::: Data for review :::

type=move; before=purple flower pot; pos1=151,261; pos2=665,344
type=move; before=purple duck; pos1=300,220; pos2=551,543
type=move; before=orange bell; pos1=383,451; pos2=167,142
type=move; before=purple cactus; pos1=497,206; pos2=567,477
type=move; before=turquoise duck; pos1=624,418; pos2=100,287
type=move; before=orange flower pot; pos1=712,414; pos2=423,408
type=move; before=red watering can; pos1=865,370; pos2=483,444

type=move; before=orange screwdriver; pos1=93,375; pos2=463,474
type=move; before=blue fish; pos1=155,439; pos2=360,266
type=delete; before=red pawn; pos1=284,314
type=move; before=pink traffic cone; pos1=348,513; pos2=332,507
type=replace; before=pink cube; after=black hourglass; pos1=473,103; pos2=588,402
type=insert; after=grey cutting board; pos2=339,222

:::

** What needs to be done **
Please return all of the entries above, exactly and completely.

** Answer to the exercise **
type=move; before=purple flower pot; pos1=151,261; pos2=665,344
type=move; before=purple duck; pos1=300,220; pos2=551,543
type=move; before=orange bell; pos1=383,451; pos2=167,142
type=move; before=purple cactus; pos1=497,206; pos2=567,477
type=move; before=turquoise duck; pos1=624,418; pos2=100,287
type=move; before=orange flower pot; pos1=712,414; pos2=423,408
type=move; before=red watering can; pos1=865,370; pos2=483,444

type=move; before=orange screwdriver; pos1=93,375; pos2=463,474
type=move; before=blue fish; pos1=155,439; pos2=360,266
type=delete; before=red pawn; pos1=284,314
type=move; before=pink traffic cone; pos1=348,513; pos2=332,507
type=replace; before=pink cube; after=black hourglass; pos1=473,103; pos2=588,402
type=insert; after=grey cutting board; pos2=339,222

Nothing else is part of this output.